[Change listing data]
···

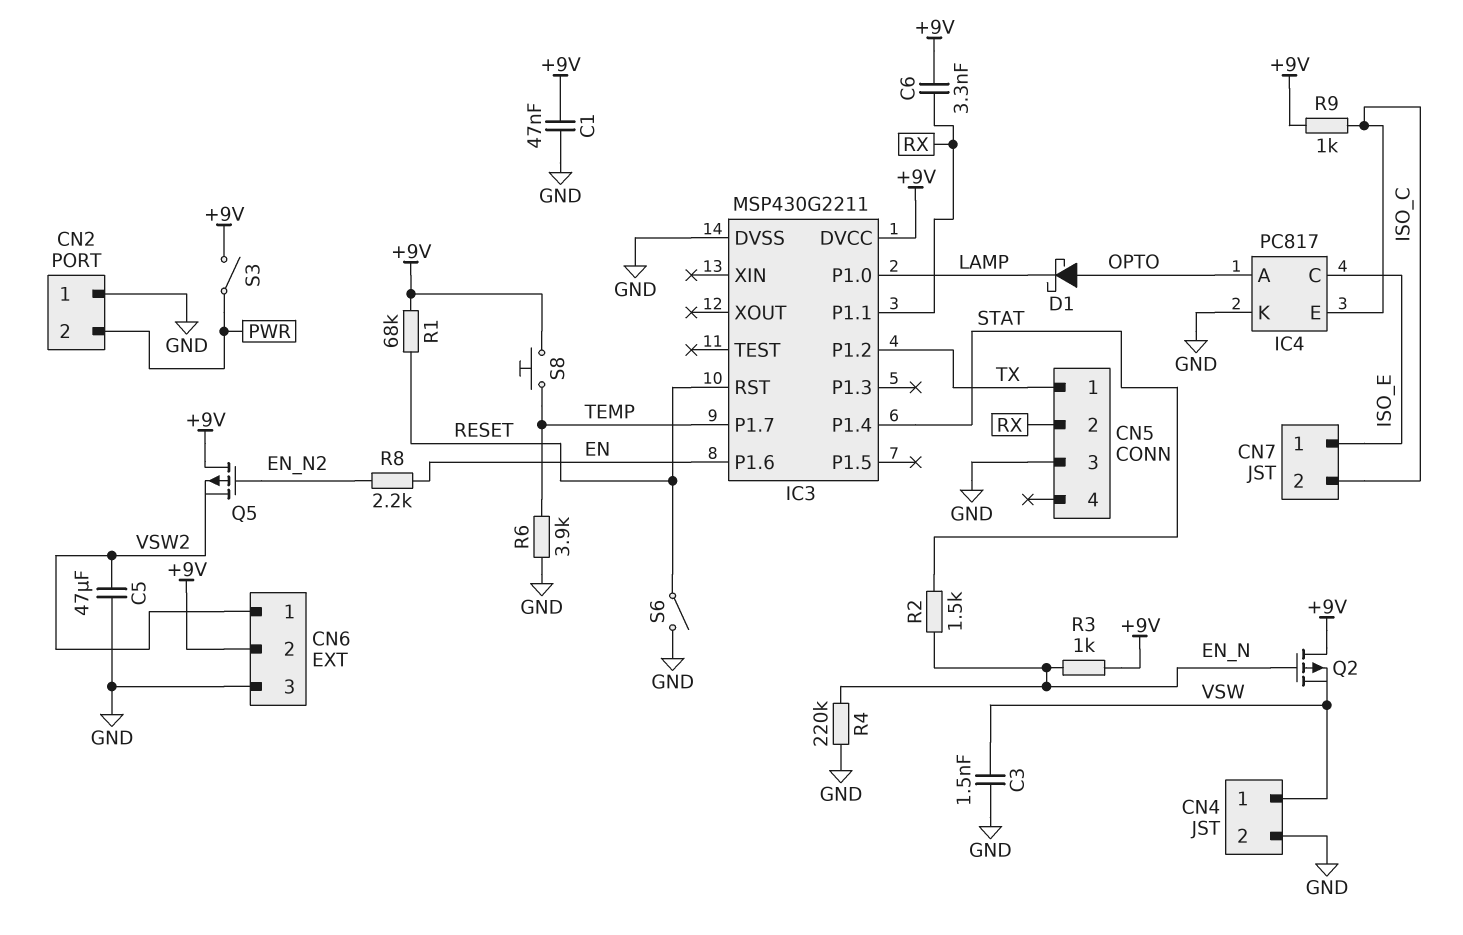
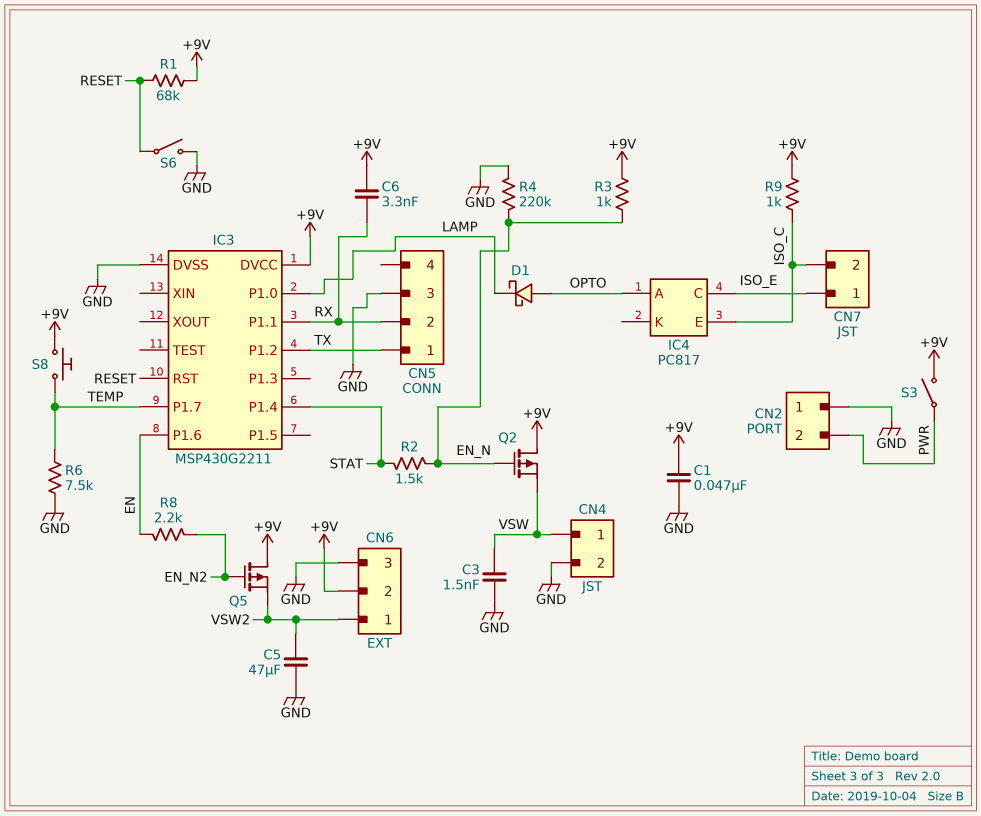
IC4 pin K: GND -> none
R6: 3.9k (GND, TEMP) -> 7.5k (GND, TEMP)

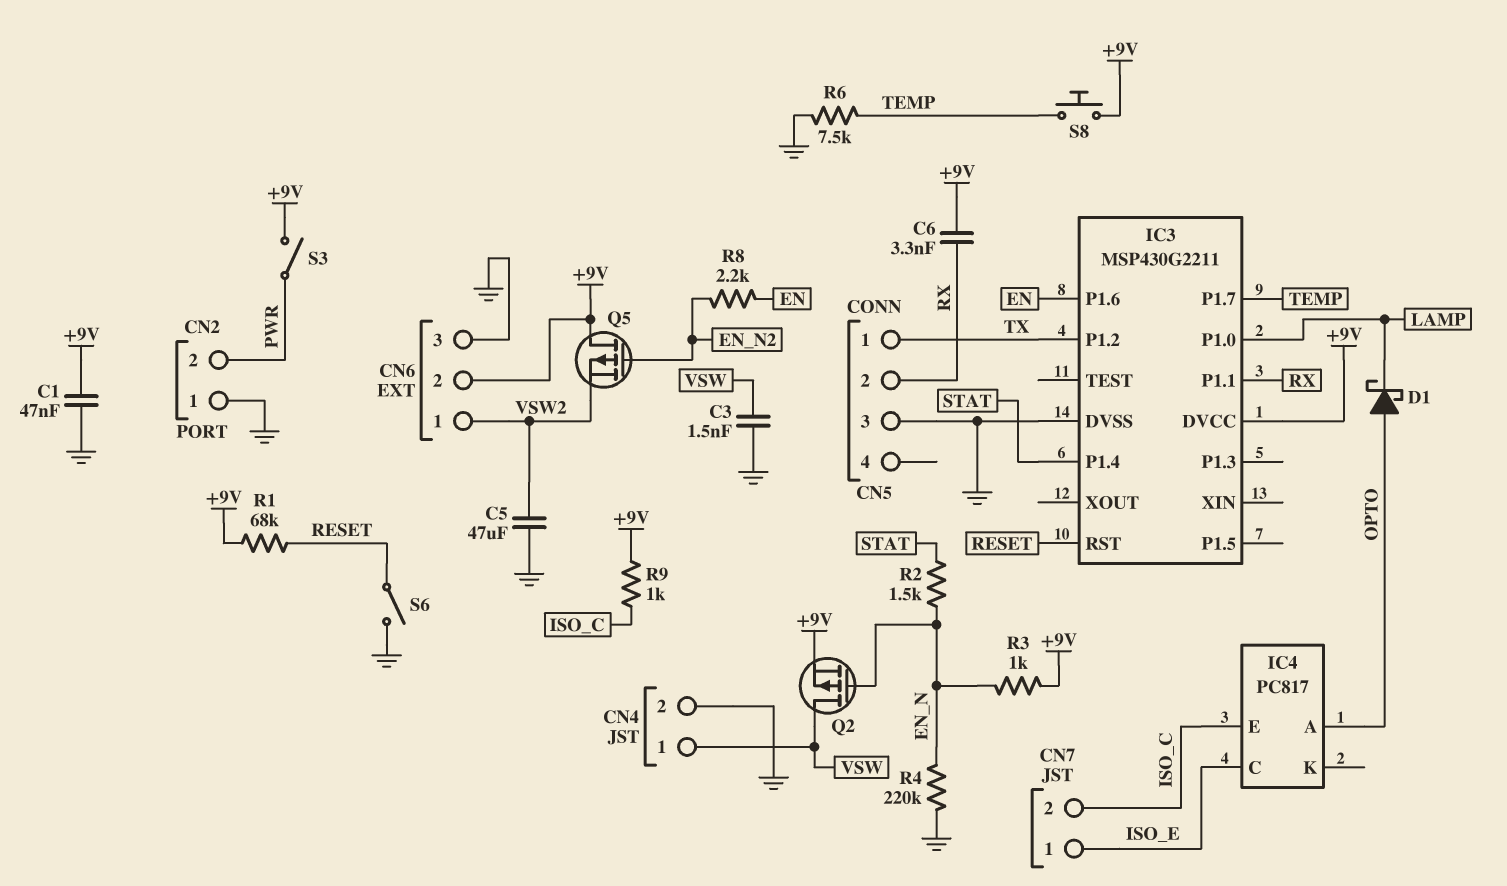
Q2: PMOS (G EN_N, D +9V, S VSW) -> PMOS (G EN_N, D VSW, S +9V)

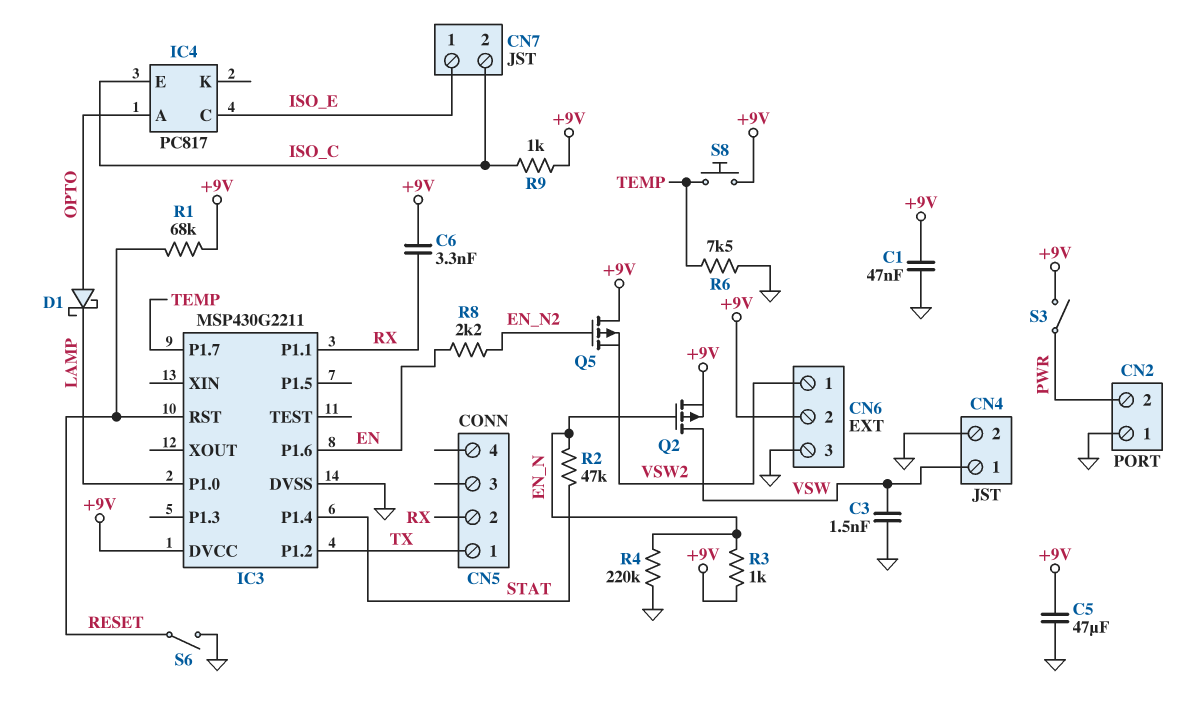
C5: 47uF (GND, VSW2) -> 47uF (+9V, GND)
CN5 pin 3: GND -> none
R2: 1.5k (EN_N, STAT) -> 47k (EN_N, STAT)

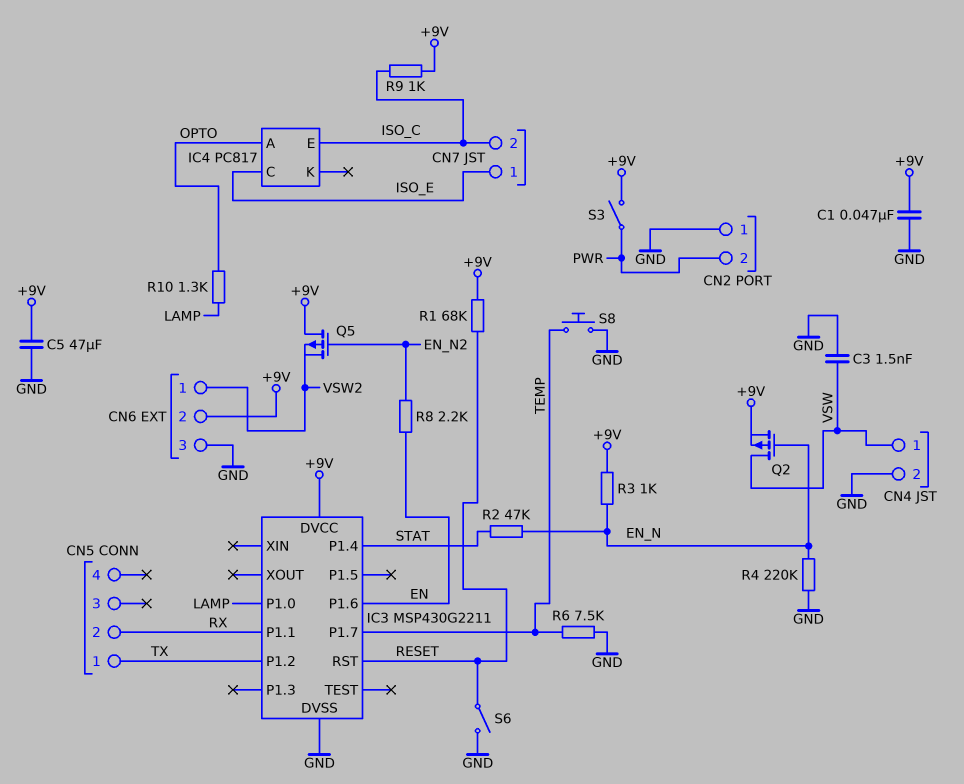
C6: 3.3nF (+9V, RX) -> none
D1: schottky (A OPTO, K LAMP) -> none
R10: none -> 1.3k (LAMP, OPTO)
S8: button (+9V, TEMP) -> button (GND, TEMP)

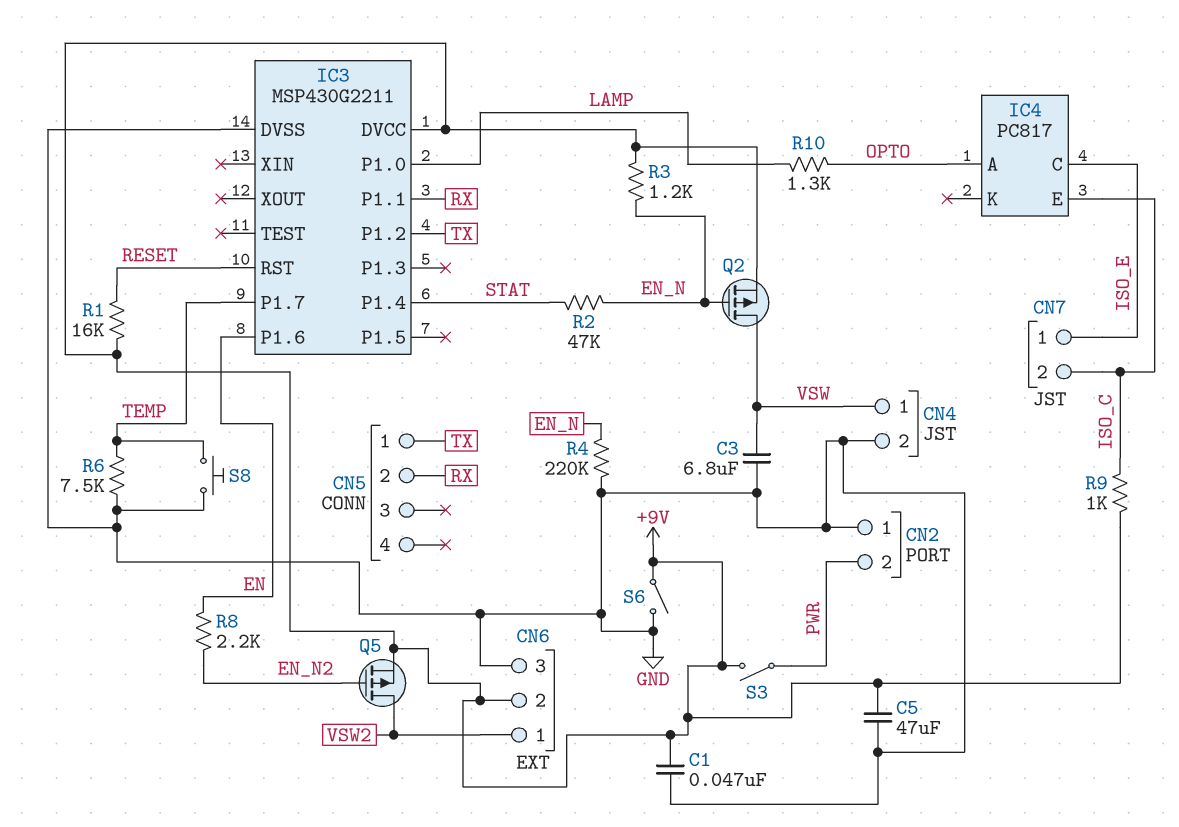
C3: 1.5nF (GND, VSW) -> 6.8uF (GND, VSW)
Q5: PMOS (G EN_N2, D +9V, S VSW2) -> PMOS (G EN_N2, D VSW2, S +9V)
R1: 68k (+9V, RESET) -> 16k (+9V, RESET)
R3: 1k (+9V, EN_N) -> 1.2k (+9V, EN_N)
S6: switch (GND, RESET) -> switch (+9V, GND)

···

Your copy must hold exactly the lines from the one with "Q2: PMOS (G" to the end of the records above, both included, and no pictures.

→ Result for this exercise:
Q2: PMOS (G EN_N, D +9V, S VSW) -> PMOS (G EN_N, D VSW, S +9V)

C5: 47uF (GND, VSW2) -> 47uF (+9V, GND)
CN5 pin 3: GND -> none
R2: 1.5k (EN_N, STAT) -> 47k (EN_N, STAT)

C6: 3.3nF (+9V, RX) -> none
D1: schottky (A OPTO, K LAMP) -> none
R10: none -> 1.3k (LAMP, OPTO)
S8: button (+9V, TEMP) -> button (GND, TEMP)

C3: 1.5nF (GND, VSW) -> 6.8uF (GND, VSW)
Q5: PMOS (G EN_N2, D +9V, S VSW2) -> PMOS (G EN_N2, D VSW2, S +9V)
R1: 68k (+9V, RESET) -> 16k (+9V, RESET)
R3: 1k (+9V, EN_N) -> 1.2k (+9V, EN_N)
S6: switch (GND, RESET) -> switch (+9V, GND)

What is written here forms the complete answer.